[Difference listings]
----
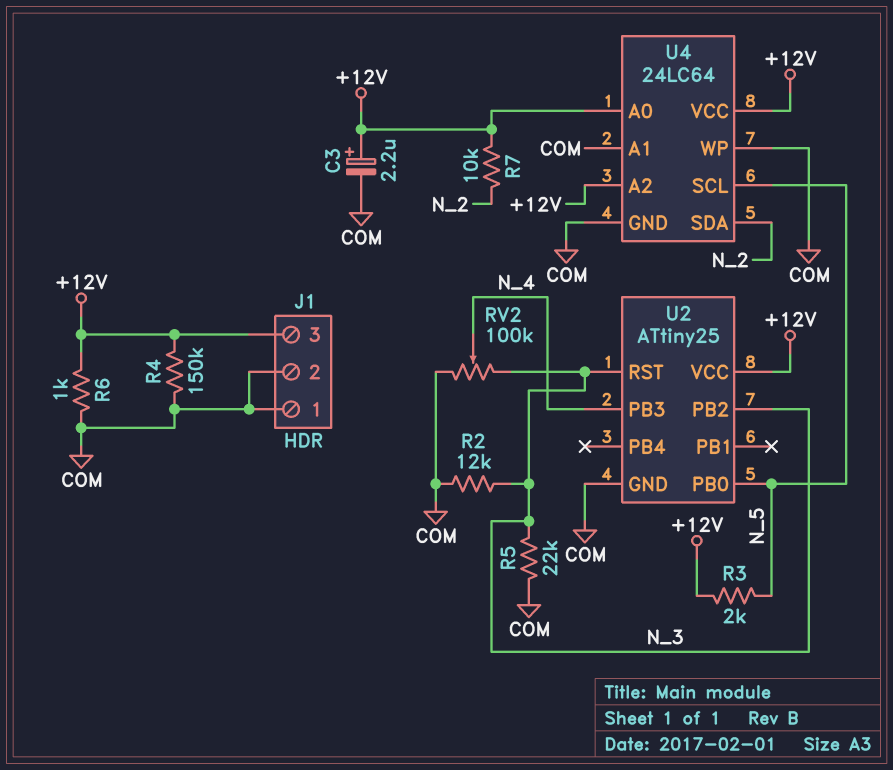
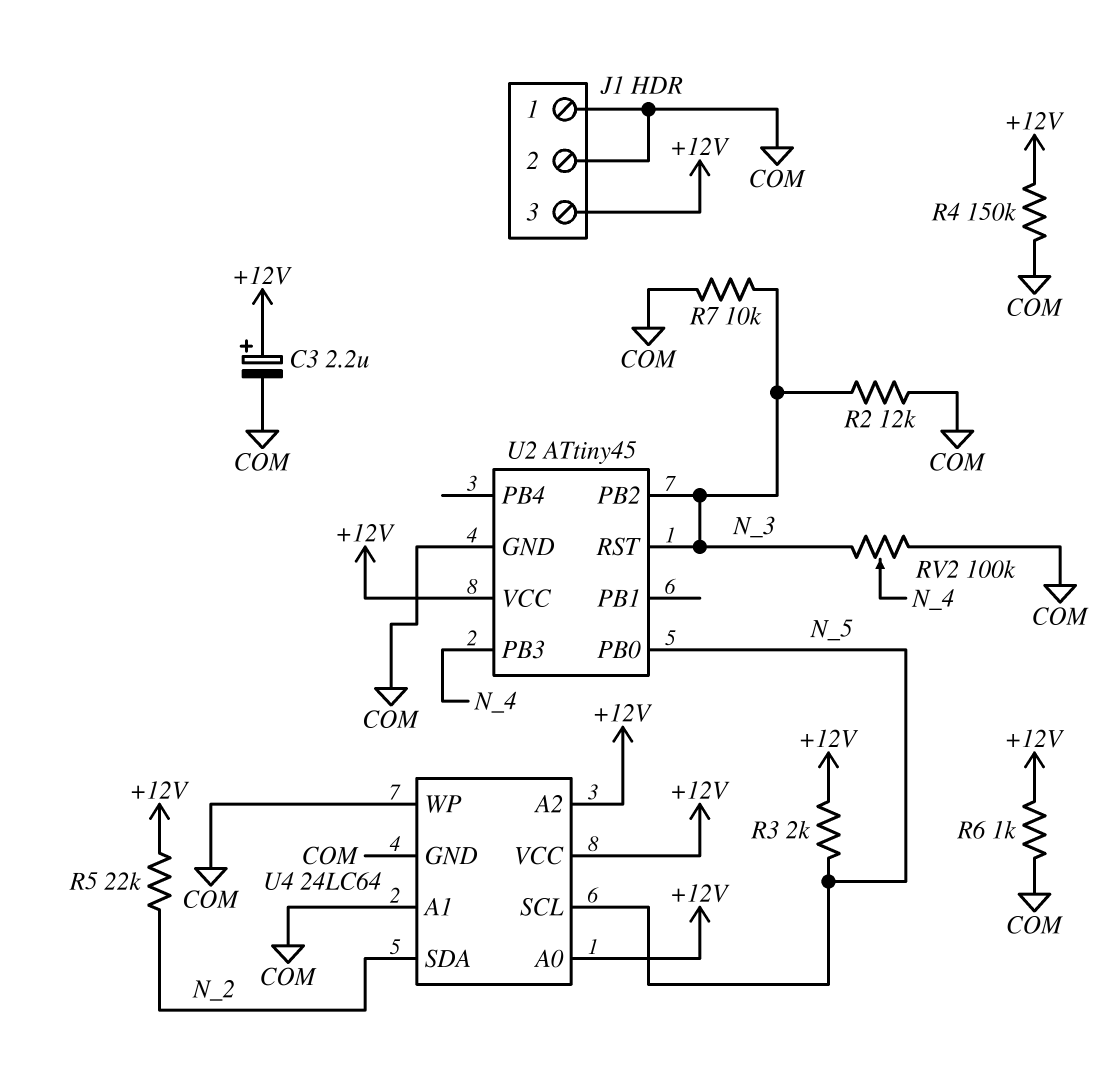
R5: 22k (COM, N_3) -> 22k (+12V, N_2)
R7: 10k (+12V, N_2) -> 10k (COM, N_3)
U2: ATtiny25 -> ATtiny45

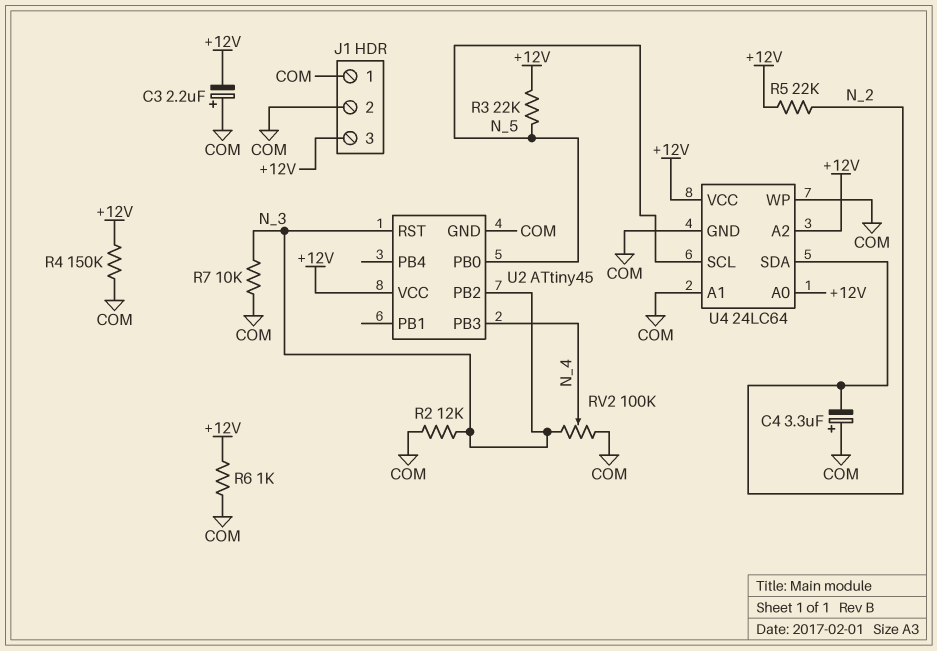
C3: 2.2uF (plus +12V, minus COM) -> 2.2uF (plus COM, minus +12V)
C4: none -> 3.3uF (plus COM, minus N_2)
R3: 2k (+12V, N_5) -> 22k (+12V, N_5)

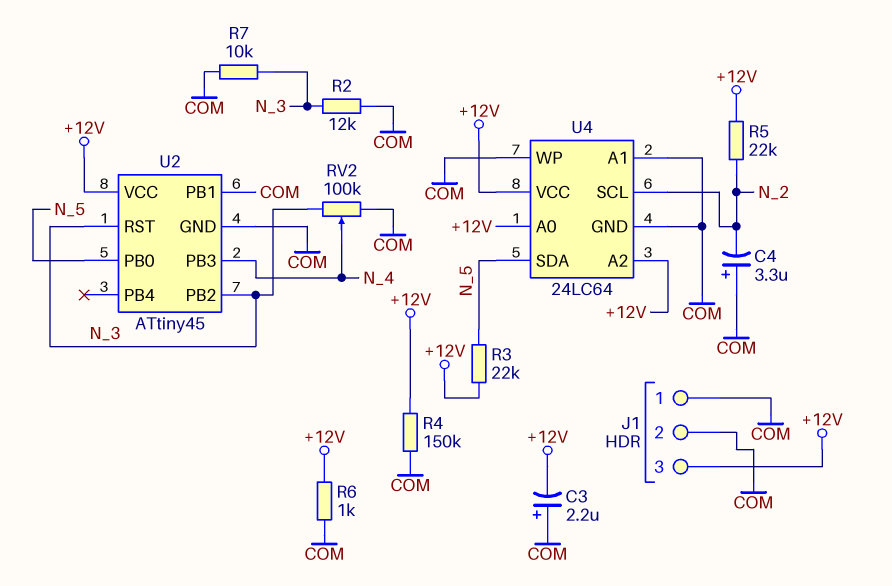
U2 pin PB1: none -> COM
U4 pin SCL: N_5 -> N_2
U4 pin SDA: N_2 -> N_5

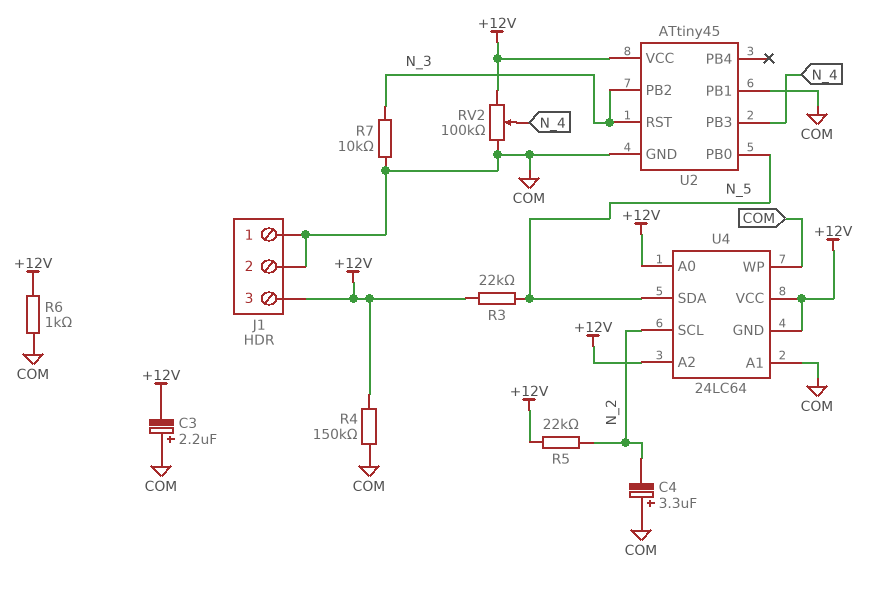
R2: 12k (COM, N_3) -> none
RV2: 100k (COM, N_3, wiper N_4) -> 100k (+12V, COM, wiper N_4)
U4 pin GND: COM -> +12V

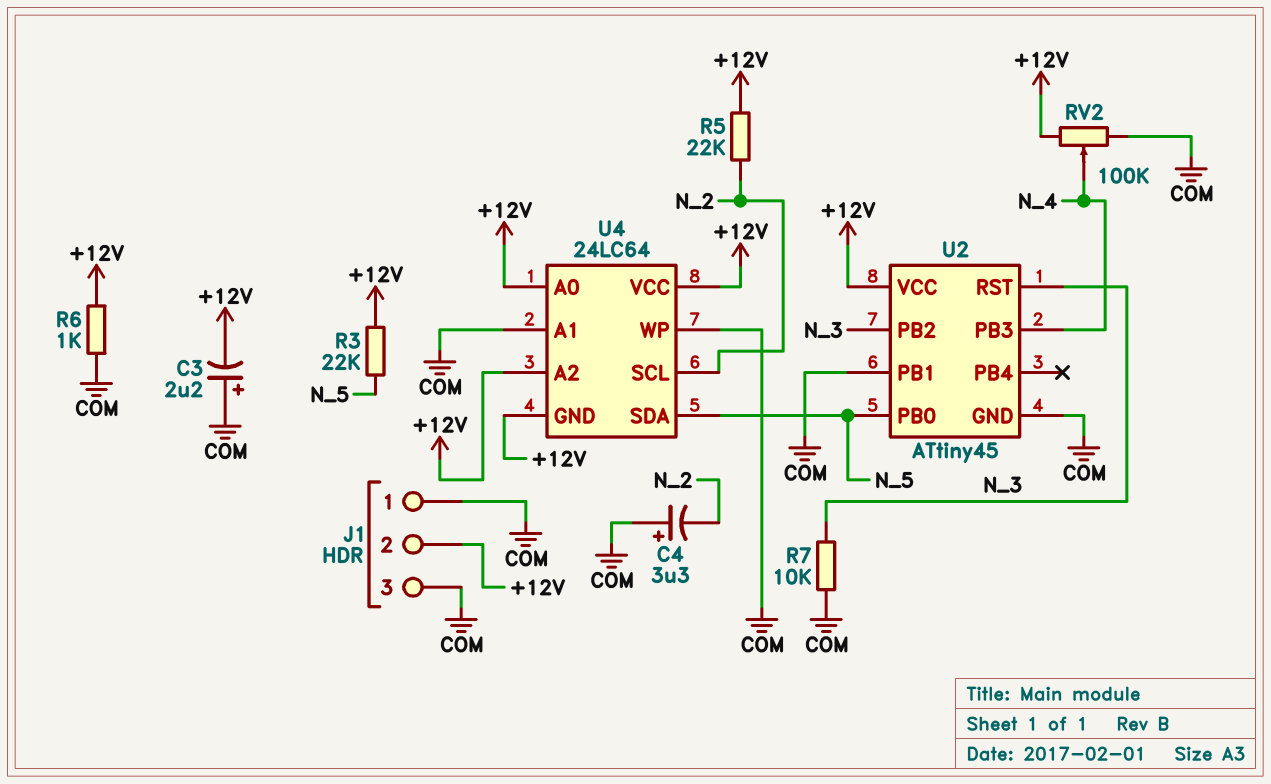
J1 pin 2: COM -> +12V
J1 pin 3: +12V -> COM
R4: 150k (+12V, COM) -> none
----
Problem to solve:
When a line in the records above holds "minus", that line is to be reported.

Answer to the exercise:
C3: 2.2uF (plus +12V, minus COM) -> 2.2uF (plus COM, minus +12V)
C4: none -> 3.3uF (plus COM, minus N_2)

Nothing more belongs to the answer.